Change detection data:
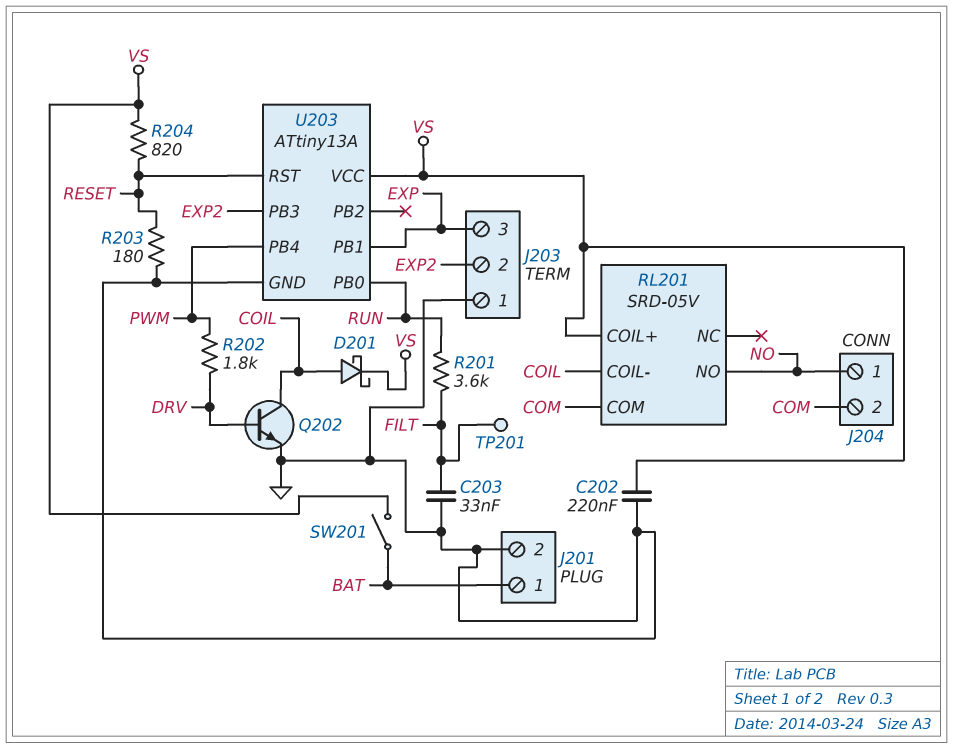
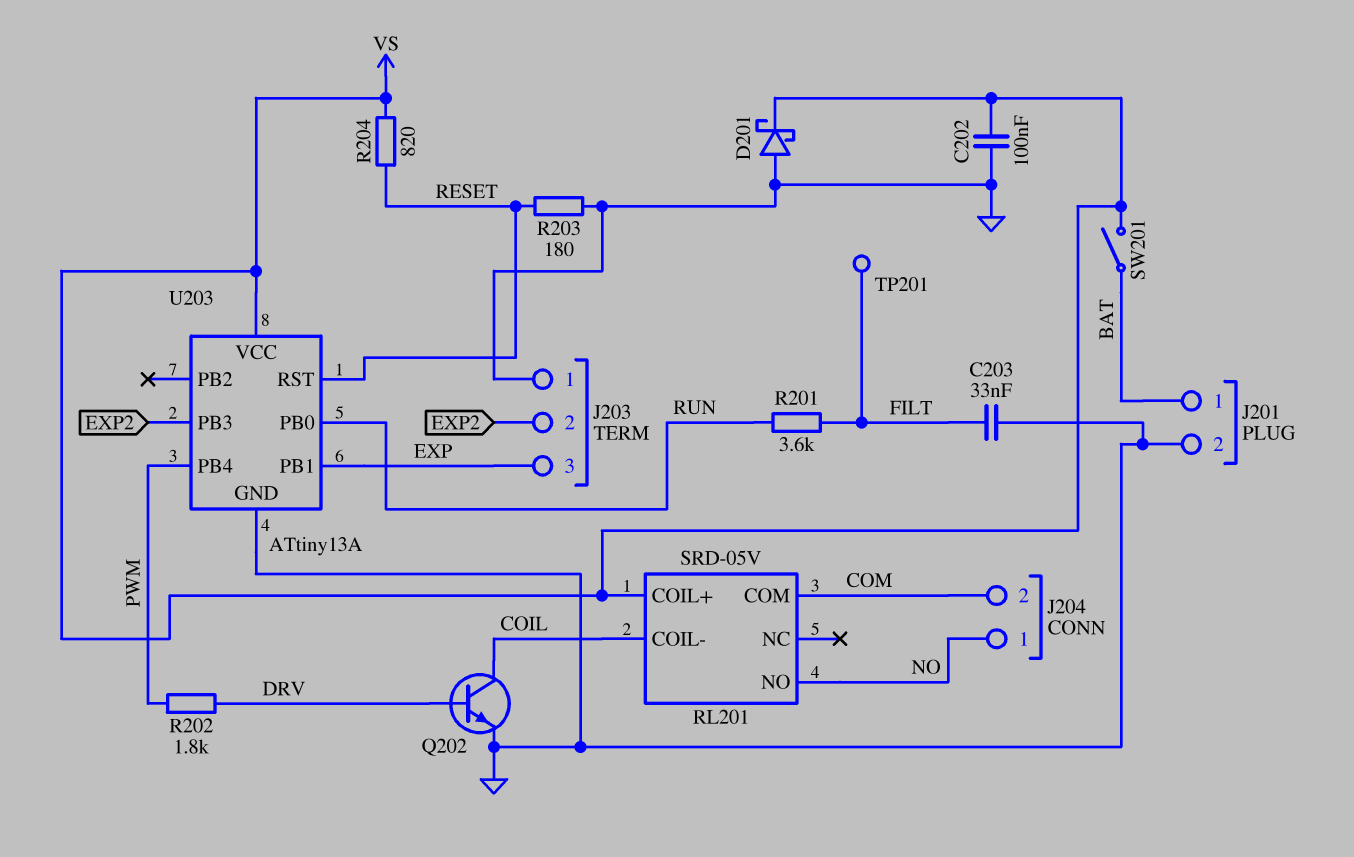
C202: 220nF (GND, VS) -> 100nF (GND, VS)
D201: schottky (A COIL, K VS) -> schottky (A GND, K VS)

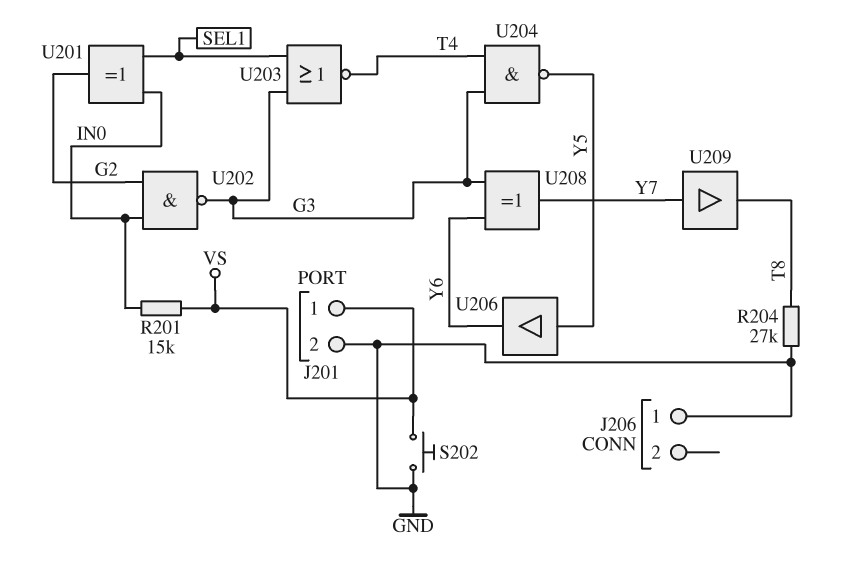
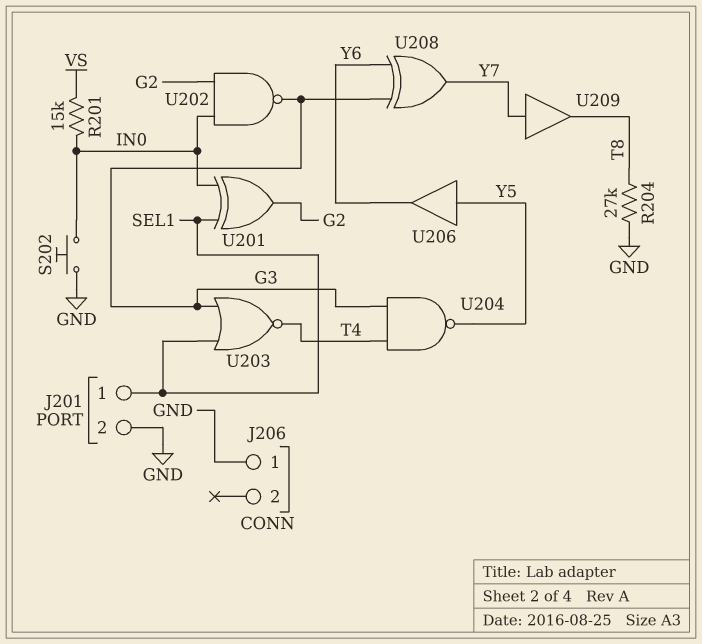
J201 pin 1: VS -> SEL1
S202: button (GND, VS) -> button (GND, IN0)

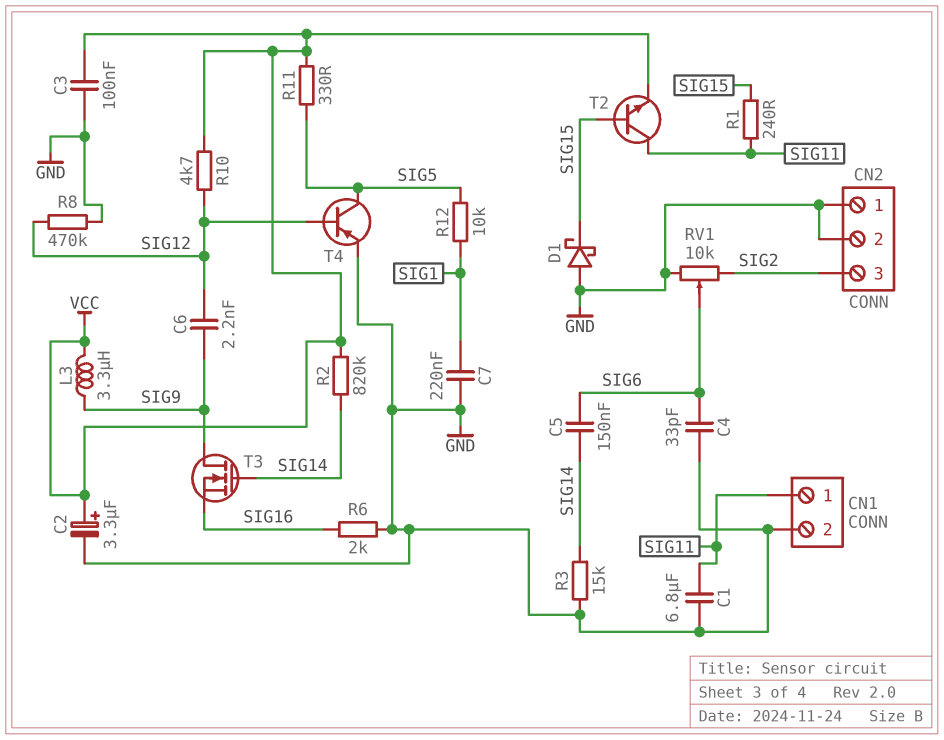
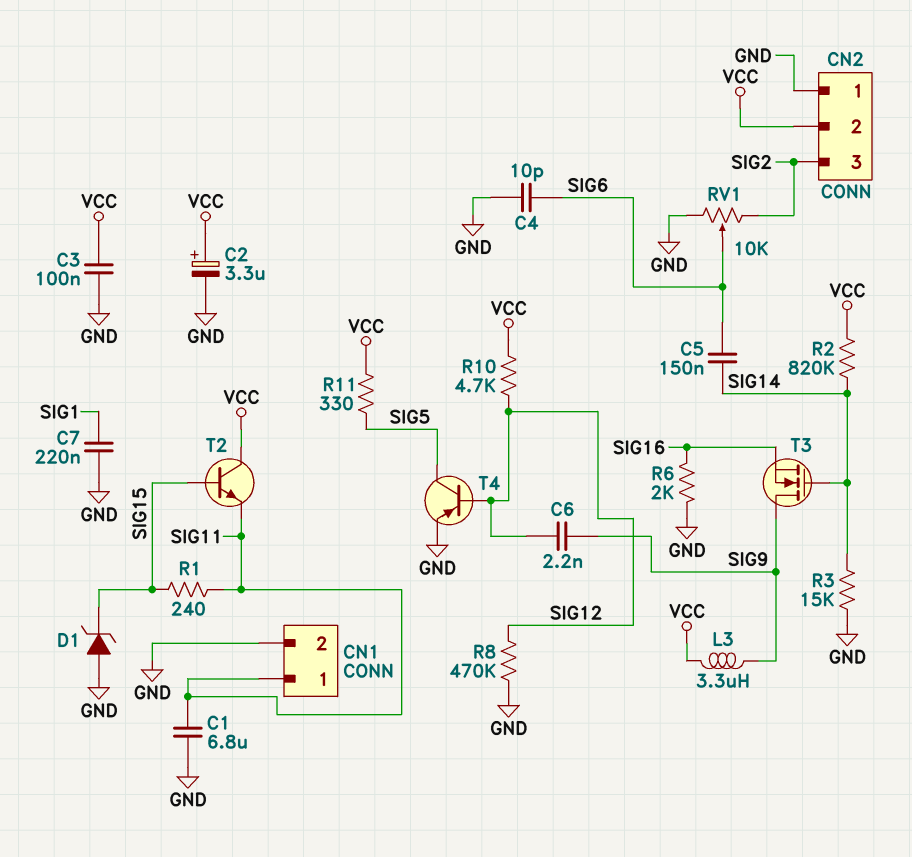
C4: 33pF (GND, SIG6) -> 10pF (GND, SIG6)
CN2 pin 2: GND -> VCC
D1: schottky (A GND, K SIG15) -> zener (A GND, K SIG15)
R12: 10k (SIG1, SIG5) -> none
T2: NPN (B SIG15, C SIG11, E VCC) -> NPN (B SIG15, C VCC, E SIG11)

- Activity
Transcribe the entries above verbatim, excluding any image.

- Solution
C202: 220nF (GND, VS) -> 100nF (GND, VS)
D201: schottky (A COIL, K VS) -> schottky (A GND, K VS)

J201 pin 1: VS -> SEL1
S202: button (GND, VS) -> button (GND, IN0)

C4: 33pF (GND, SIG6) -> 10pF (GND, SIG6)
CN2 pin 2: GND -> VCC
D1: schottky (A GND, K SIG15) -> zener (A GND, K SIG15)
R12: 10k (SIG1, SIG5) -> none
T2: NPN (B SIG15, C SIG11, E VCC) -> NPN (B SIG15, C VCC, E SIG11)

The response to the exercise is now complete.